**YOUR INSTRUCTIONS**
Please give an exact printout of the records, without any pictures.

[Spatial reasoning data]
Start of Block

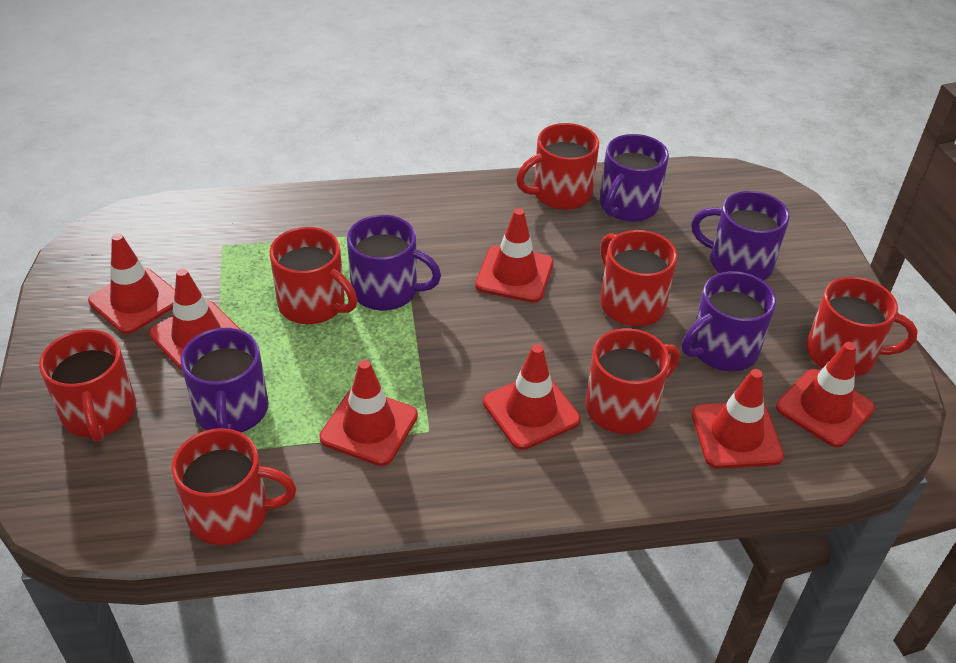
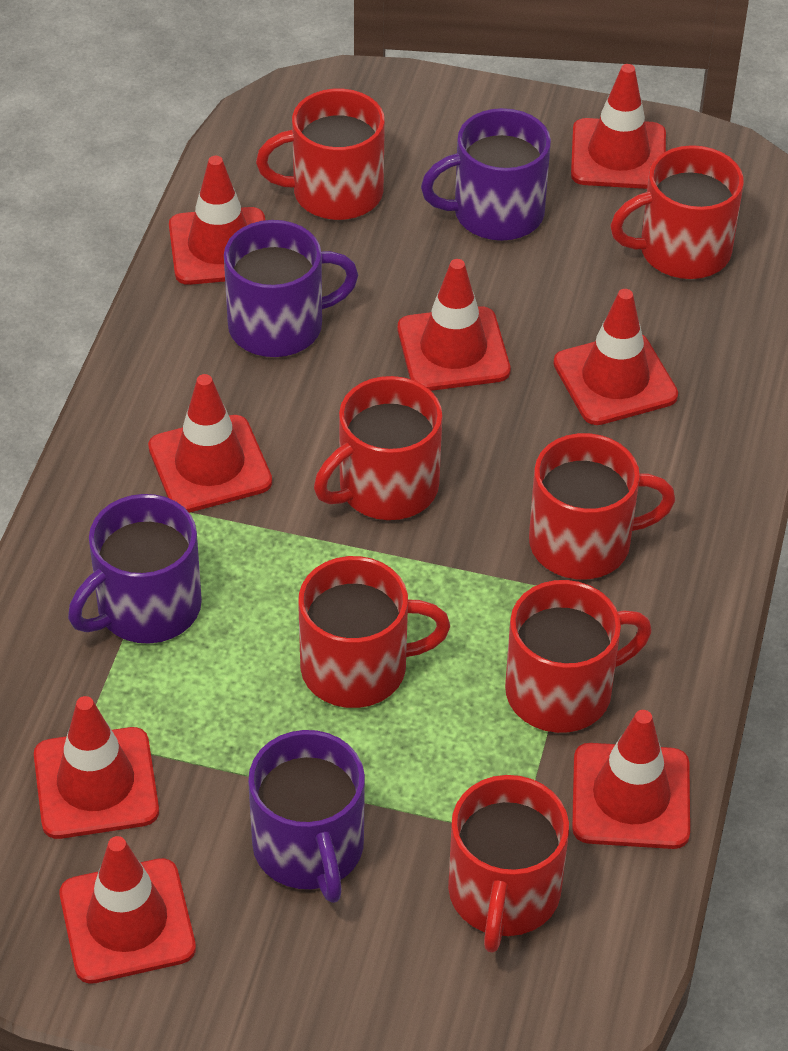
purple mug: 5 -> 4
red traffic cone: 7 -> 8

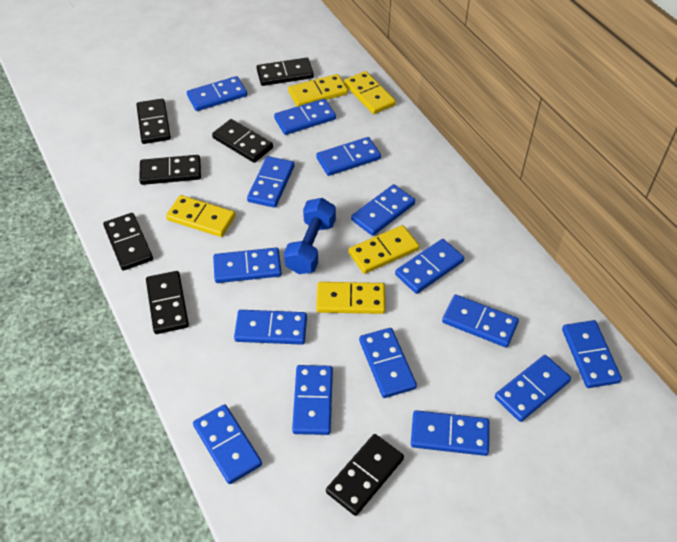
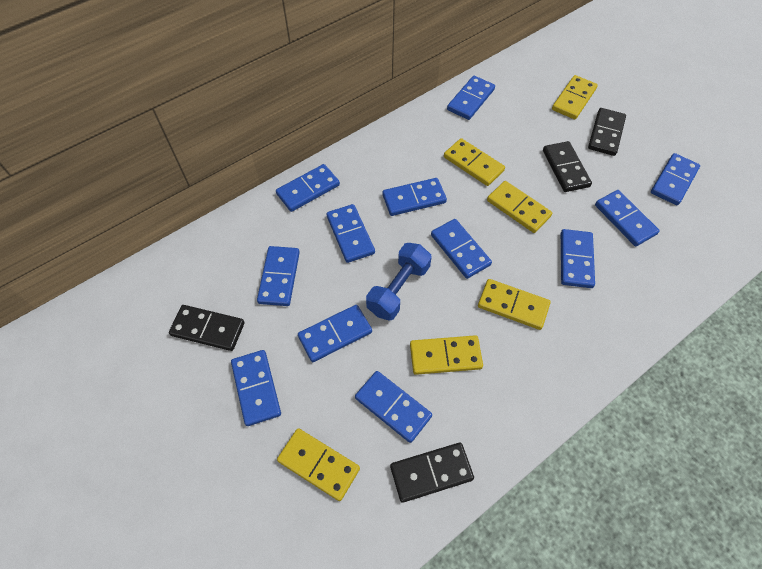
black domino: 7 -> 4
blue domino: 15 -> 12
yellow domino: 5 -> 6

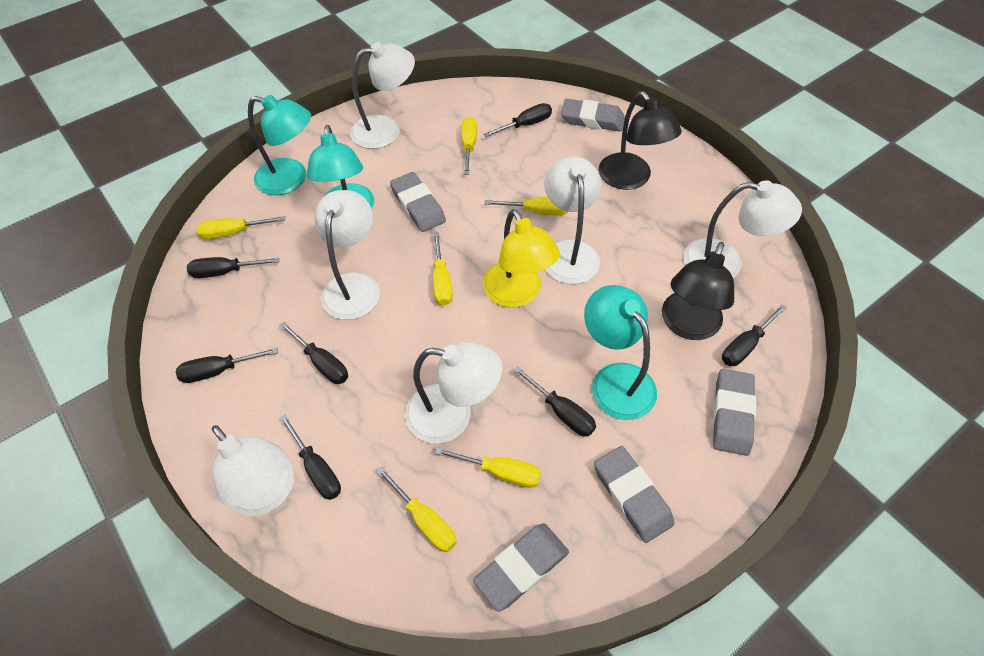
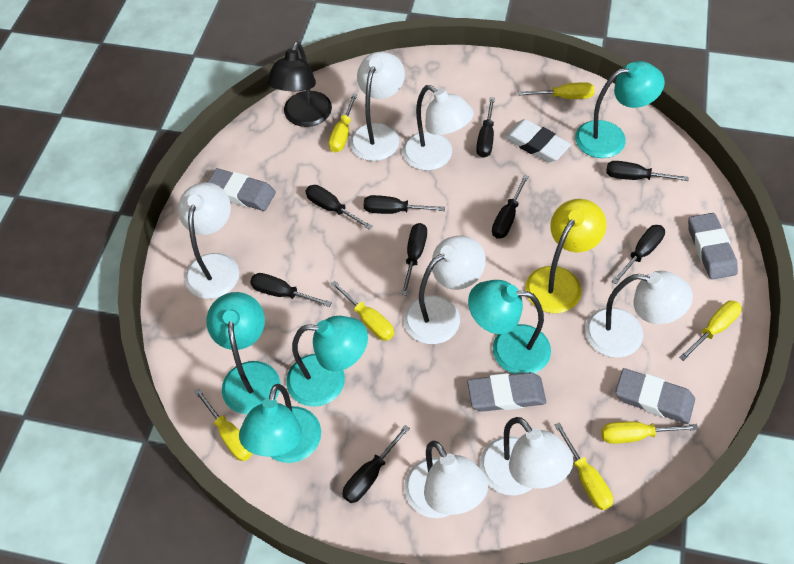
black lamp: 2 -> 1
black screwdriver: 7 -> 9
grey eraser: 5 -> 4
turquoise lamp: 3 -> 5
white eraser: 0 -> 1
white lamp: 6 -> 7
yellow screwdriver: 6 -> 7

End of Block

**ANSWER FOR THIS EXERCISE**
purple mug: 5 -> 4
red traffic cone: 7 -> 8

black domino: 7 -> 4
blue domino: 15 -> 12
yellow domino: 5 -> 6

black lamp: 2 -> 1
black screwdriver: 7 -> 9
grey eraser: 5 -> 4
turquoise lamp: 3 -> 5
white eraser: 0 -> 1
white lamp: 6 -> 7
yellow screwdriver: 6 -> 7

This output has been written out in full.